● Stored dataset items:

((

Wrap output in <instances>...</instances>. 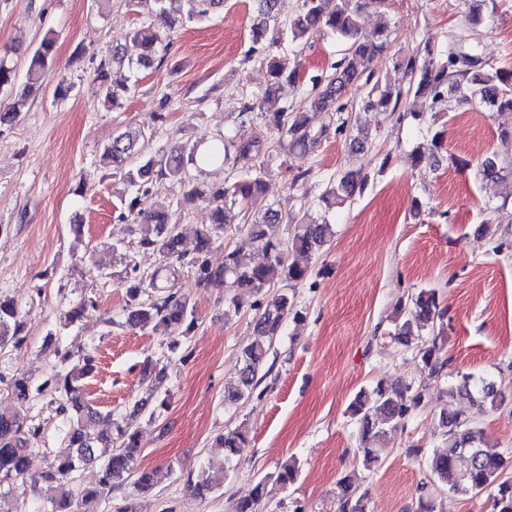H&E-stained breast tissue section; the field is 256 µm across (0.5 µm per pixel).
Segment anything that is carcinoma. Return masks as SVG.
Returning a JSON list of instances; mask_svg holds the SVG:
<instances>
[{
  "label": "carcinoma",
  "instance_id": "carcinoma-1",
  "mask_svg": "<svg viewBox=\"0 0 512 512\" xmlns=\"http://www.w3.org/2000/svg\"><path fill=\"white\" fill-rule=\"evenodd\" d=\"M182 4L179 18L171 14L169 4ZM155 16L140 21L130 40L137 48L134 57L116 47L112 55L99 60L93 67L95 94L104 105L120 109L136 87L133 69L154 66L159 48L177 25L204 24L210 11L221 5V0H154ZM258 14L251 25V46L246 59H261L268 64L271 77L261 97H281L289 86L300 80V70L266 54L265 41L273 45H286L295 54L301 46L316 36H333L346 48L344 56L331 66L333 73L312 80L313 95L308 98L312 108L326 110L347 108L343 102L352 87H370L368 96H376L373 105L383 112L398 110L403 96L414 93L430 100L431 106L440 108L448 102V88L460 93L459 100L479 103L495 108L512 109V70L498 69L482 60L478 49L459 52L451 45L439 47L431 41L424 44L421 58L411 56L406 60L409 85L406 90L392 92L380 88V78L368 70L371 59L383 51L387 40L383 32L371 36L361 34L360 10L385 0H302L301 11L293 20L277 22V0H257ZM55 46L54 34H46L31 54L26 72L27 81L14 102L0 110V131L11 129L20 121L33 84L45 82L50 76L51 60ZM18 82L16 69L6 56H0V91L13 92ZM276 129L278 145L286 144L291 151H306L324 131L311 128L307 113L295 105H285L267 120ZM153 138L149 128L127 130L112 138L105 147L104 158L112 164V174L120 176L135 192L127 203L129 214L134 216L141 230L139 244L156 251L165 263V269L184 261L182 234L175 211L165 204L152 210L138 208V197L149 195L163 180L173 179L186 188L183 203L204 202L210 210V223L196 233L195 255L190 265L200 283L206 288H236L242 293L267 295L280 283H298L309 276V267L287 260L293 252L308 256L318 252L332 236L327 223L299 224L288 242L273 233L277 220L276 210L265 199L266 178L269 174L267 160L272 158L269 142L260 136L247 139L219 136L208 143L192 140L169 142L159 152L146 153L137 148L141 141ZM227 168L232 177L223 182H200L191 171L203 174L209 168ZM367 177L353 170L329 181L322 201L327 208H342L351 204L365 188ZM246 221V229L255 244L252 260L243 264L234 252L224 256V265L213 267L207 256L224 231V226L237 219ZM159 273L150 279L133 277L124 282L127 304L126 322L131 326L155 323L170 336H186L195 327V305L175 292L141 299L149 288L163 289L158 283ZM259 315L254 328L257 336L243 349L237 376L225 386V400L238 402L250 396L258 383V373L263 367L273 340L287 320L298 322L301 311L296 308L294 297L286 291L276 292L258 307ZM401 322L397 336L409 340L416 334L435 329L443 321L438 296L433 289H422L409 302L400 306ZM26 318L21 308L11 299L0 297V350L6 346L22 345L26 341ZM436 341L426 342L419 349L423 369L435 374L444 367ZM93 371V357L85 355L81 362L55 371L42 386L33 388L23 375L12 378L10 388L17 400L25 403L32 391L50 387L59 398L58 412L69 418L65 434L68 452L59 456L44 473V478L59 484L60 497L53 512H88L86 506L112 493V489L134 479L139 489L151 487V473L139 464L140 446L138 431L133 422L138 419L144 404L137 403L125 415L124 423L116 425L118 445H112V436L88 430V425L98 413L87 402L72 394L77 385L89 378ZM410 387L397 384L386 387L377 384L371 391L361 392L349 404L351 418L355 420L360 437L363 464L372 469L379 462V449L374 444L386 431L396 428L410 408L421 402V395L408 397ZM448 395L465 397L491 409L497 407V390L494 382L484 375L463 374L448 387ZM440 434L448 442V451L432 459V471L448 489L468 495L490 490L495 512H512V455L492 453L484 447L485 434L469 426L462 415L442 409L437 418ZM40 428L27 423L23 411L0 414V481L24 486L30 480L29 454L38 441ZM224 448V471L212 473L199 467L193 485L194 492L206 497L224 480L243 448L248 446V434L239 426L224 432L219 438ZM103 459L98 482L80 491L74 489L78 472L83 466ZM296 463L282 465L274 479L275 485L285 488L295 482ZM269 479H260L253 494L239 502L237 512H257L262 499L269 496ZM340 512H366V492L354 485L349 477L339 481Z\"/></svg>",
  "mask_w": 512,
  "mask_h": 512
}]
</instances>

))

● Requirement:
Identify and copy lines that hold the string "carcinoma".

● Final answer:
Segment anything that is carcinoma. Return masks as SVG.
  "label": "carcinoma",
  "instance_id": "carcinoma-1",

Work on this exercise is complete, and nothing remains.